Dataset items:
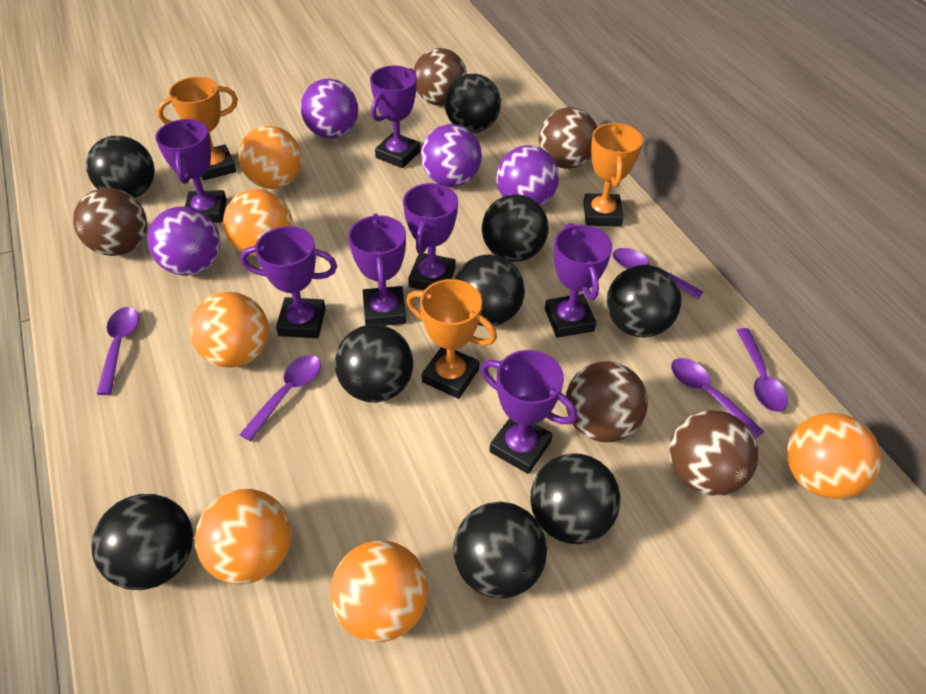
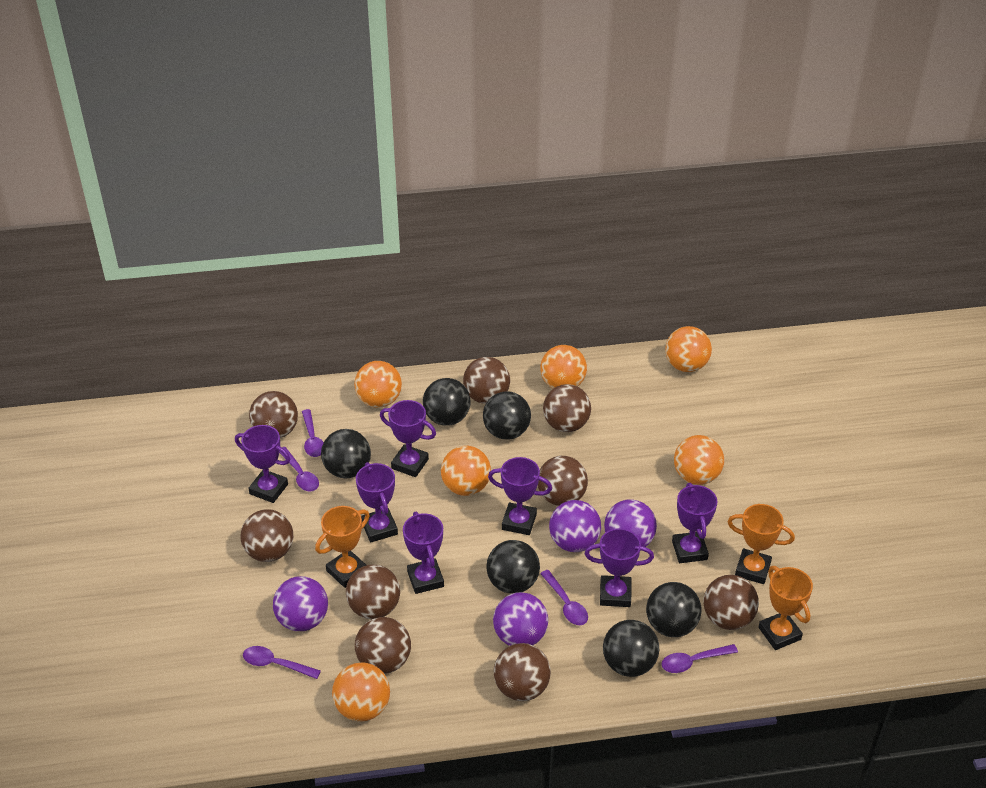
black ball: 9 -> 6
brown ball: 5 -> 9

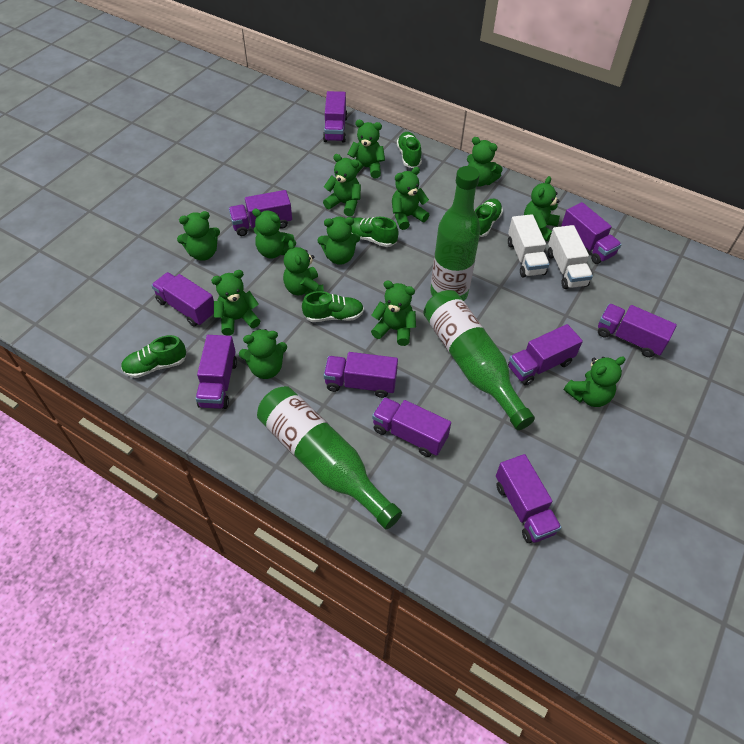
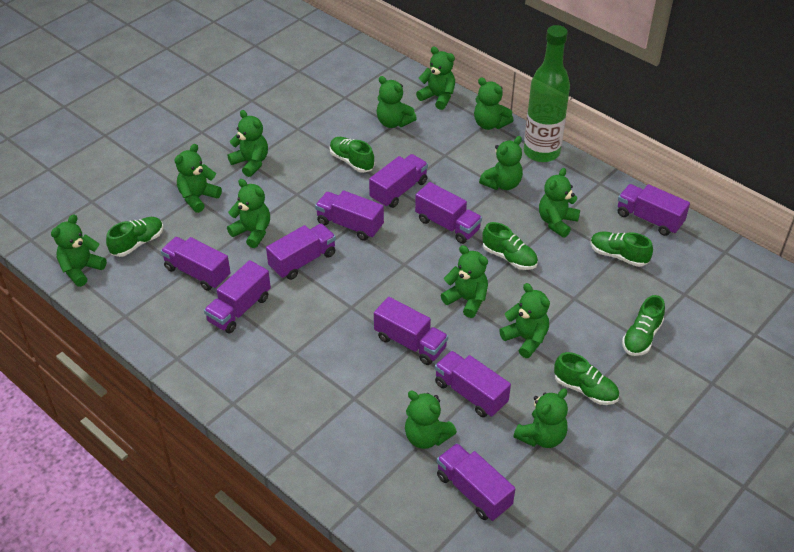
green bottle: 3 -> 1
green shoe: 5 -> 6
white truck: 2 -> 0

Assignment –
From the first line to the last, output the data exactly, without the pictures.

Solution to this problem –
black ball: 9 -> 6
brown ball: 5 -> 9

green bottle: 3 -> 1
green shoe: 5 -> 6
white truck: 2 -> 0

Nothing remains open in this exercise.